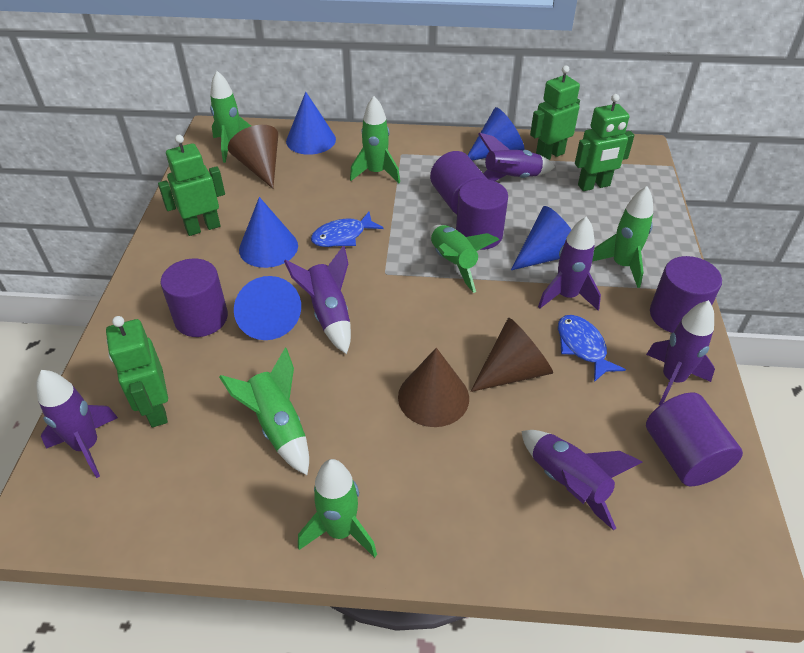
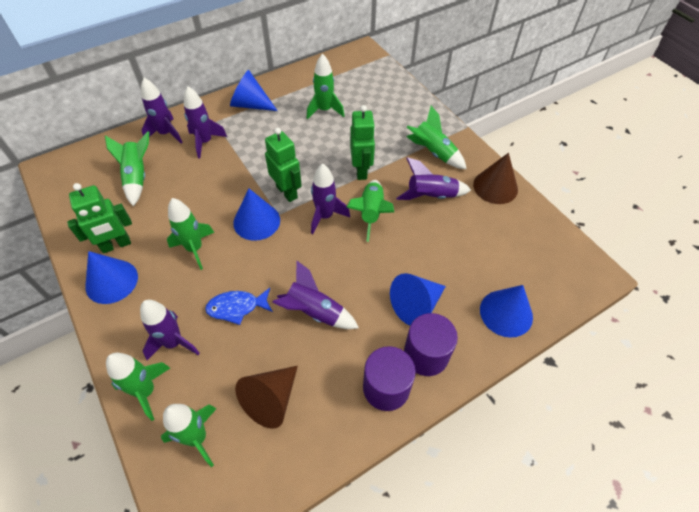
blue fish: [311,212,384,247] [558,315,626,382] = 2 -> [205,288,273,325] = 1
brown cone: [228,125,278,188] [398,348,469,427] [470,318,553,392] = 3 -> [235,366,298,429] [473,153,518,204] = 2
green robot: [106,316,168,427] [158,135,225,236] [530,65,580,160] [575,94,634,191] = 4 -> [67,183,132,253] [265,128,302,202] [350,105,375,180] = 3
green rocket: [210,71,251,163] [219,348,309,475] [298,459,377,558] [350,96,400,183] [430,225,499,293] [592,186,653,288] = 6 -> [105,131,149,206] [106,353,170,421] [161,404,217,467] [167,198,214,270] [307,54,344,119] [346,180,394,242] [406,106,467,169] = 7
purple cylinder: [161,259,228,337] [430,151,488,214] [456,179,508,250] [646,392,743,486] [650,256,722,333] = 5 -> [363,346,416,411] [404,313,458,376] = 2

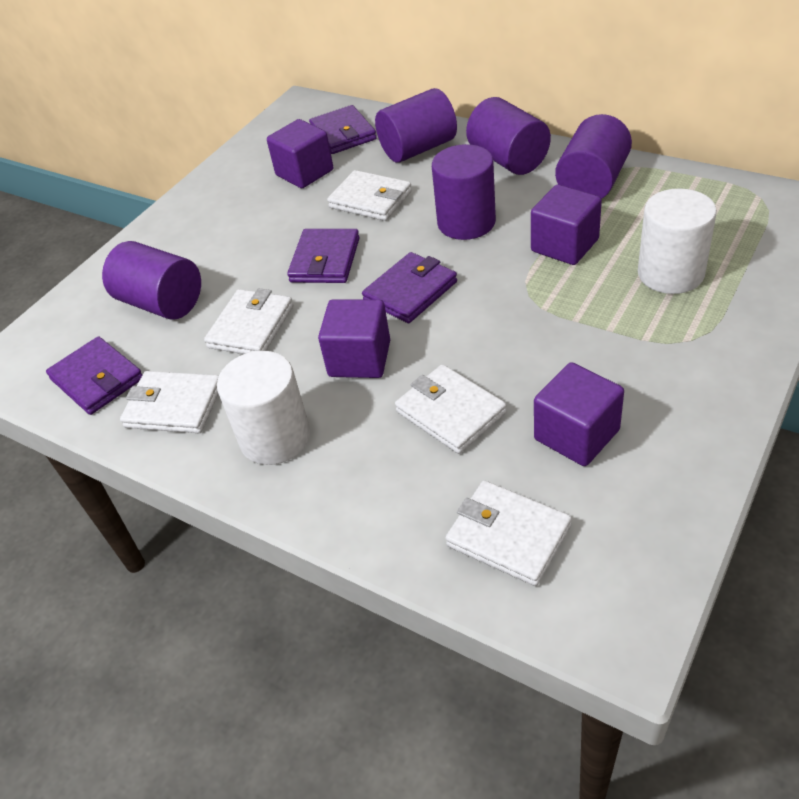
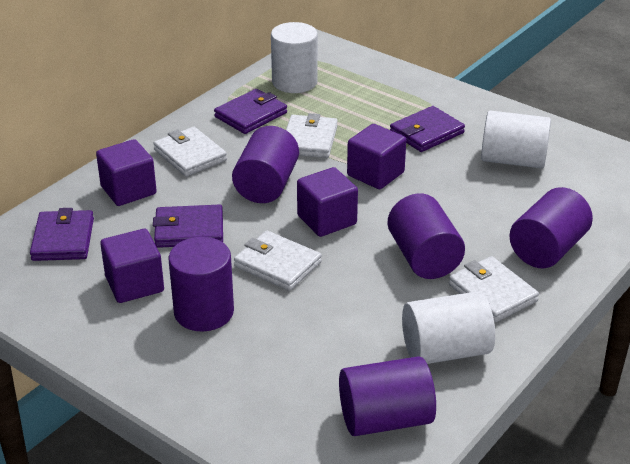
white cylinder: [217,351,310,465] [638,188,717,294] = 2 -> [271,22,318,93] [402,291,495,364] [481,110,551,169] = 3
white wallet: [120,371,219,433] [204,288,293,354] [327,170,412,221] [395,364,507,454] [445,480,572,586] = 5 -> [154,127,227,176] [234,231,322,291] [286,113,338,158] [449,256,539,322] = 4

━━━

_Exercise brief_. Omit the pictures; print the records above exactly.

_Exercise output_.
blue fish: [311,212,384,247] [558,315,626,382] = 2 -> [205,288,273,325] = 1
brown cone: [228,125,278,188] [398,348,469,427] [470,318,553,392] = 3 -> [235,366,298,429] [473,153,518,204] = 2
green robot: [106,316,168,427] [158,135,225,236] [530,65,580,160] [575,94,634,191] = 4 -> [67,183,132,253] [265,128,302,202] [350,105,375,180] = 3
green rocket: [210,71,251,163] [219,348,309,475] [298,459,377,558] [350,96,400,183] [430,225,499,293] [592,186,653,288] = 6 -> [105,131,149,206] [106,353,170,421] [161,404,217,467] [167,198,214,270] [307,54,344,119] [346,180,394,242] [406,106,467,169] = 7
purple cylinder: [161,259,228,337] [430,151,488,214] [456,179,508,250] [646,392,743,486] [650,256,722,333] = 5 -> [363,346,416,411] [404,313,458,376] = 2

white cylinder: [217,351,310,465] [638,188,717,294] = 2 -> [271,22,318,93] [402,291,495,364] [481,110,551,169] = 3
white wallet: [120,371,219,433] [204,288,293,354] [327,170,412,221] [395,364,507,454] [445,480,572,586] = 5 -> [154,127,227,176] [234,231,322,291] [286,113,338,158] [449,256,539,322] = 4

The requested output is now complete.